**Source information**

▼

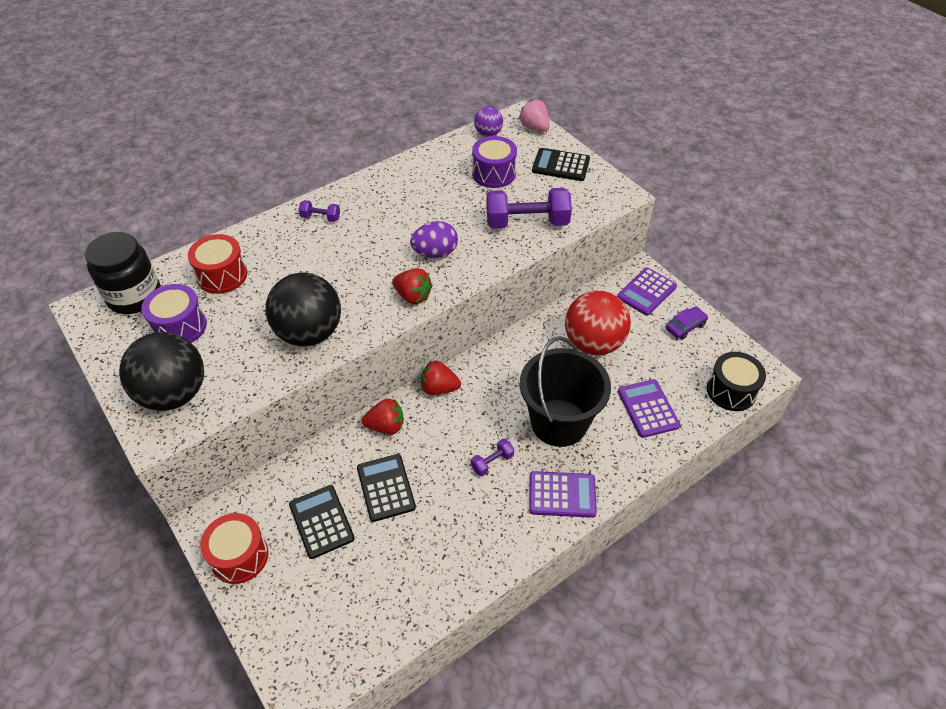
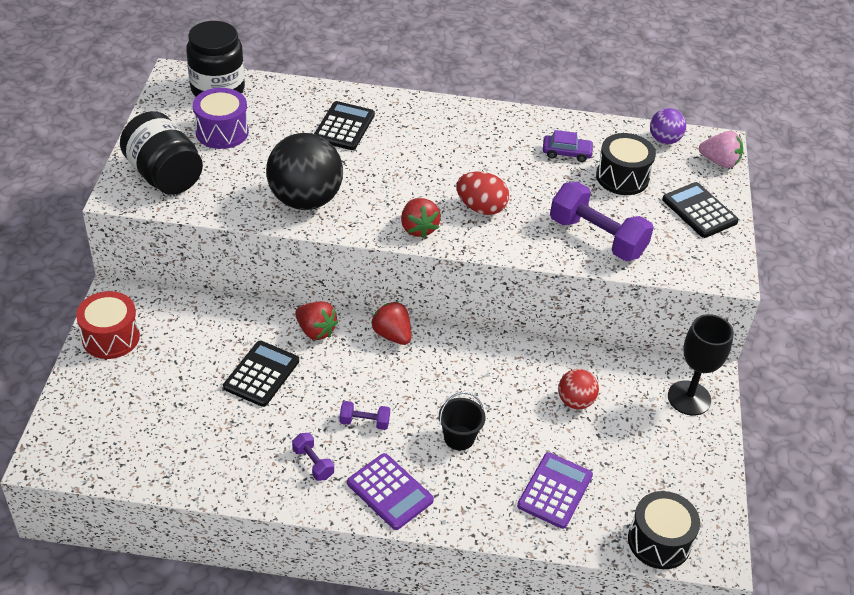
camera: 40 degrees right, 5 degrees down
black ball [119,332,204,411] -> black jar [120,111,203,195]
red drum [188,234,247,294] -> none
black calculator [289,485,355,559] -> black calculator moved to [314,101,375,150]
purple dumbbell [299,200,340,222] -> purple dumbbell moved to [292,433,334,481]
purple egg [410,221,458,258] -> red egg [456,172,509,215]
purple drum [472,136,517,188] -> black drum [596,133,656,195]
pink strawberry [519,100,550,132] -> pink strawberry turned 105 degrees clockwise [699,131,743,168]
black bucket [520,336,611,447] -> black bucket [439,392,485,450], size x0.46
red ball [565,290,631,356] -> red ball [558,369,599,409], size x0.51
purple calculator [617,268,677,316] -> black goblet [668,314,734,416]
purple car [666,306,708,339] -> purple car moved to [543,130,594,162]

▲
▼

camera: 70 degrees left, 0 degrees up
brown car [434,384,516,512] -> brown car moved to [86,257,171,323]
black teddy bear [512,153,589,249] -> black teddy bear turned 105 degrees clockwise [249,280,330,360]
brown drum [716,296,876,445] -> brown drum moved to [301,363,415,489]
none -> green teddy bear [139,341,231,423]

▲
▼

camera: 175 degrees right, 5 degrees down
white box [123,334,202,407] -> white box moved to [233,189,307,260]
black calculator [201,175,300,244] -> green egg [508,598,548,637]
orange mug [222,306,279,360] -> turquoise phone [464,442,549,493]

▲

**Exercise instructions**
Scan the entries above, and wherever a line holds the string "green", copy it.

**Answer to the exercise**
none -> green teddy bear [139,341,231,423]
black calculator [201,175,300,244] -> green egg [508,598,548,637]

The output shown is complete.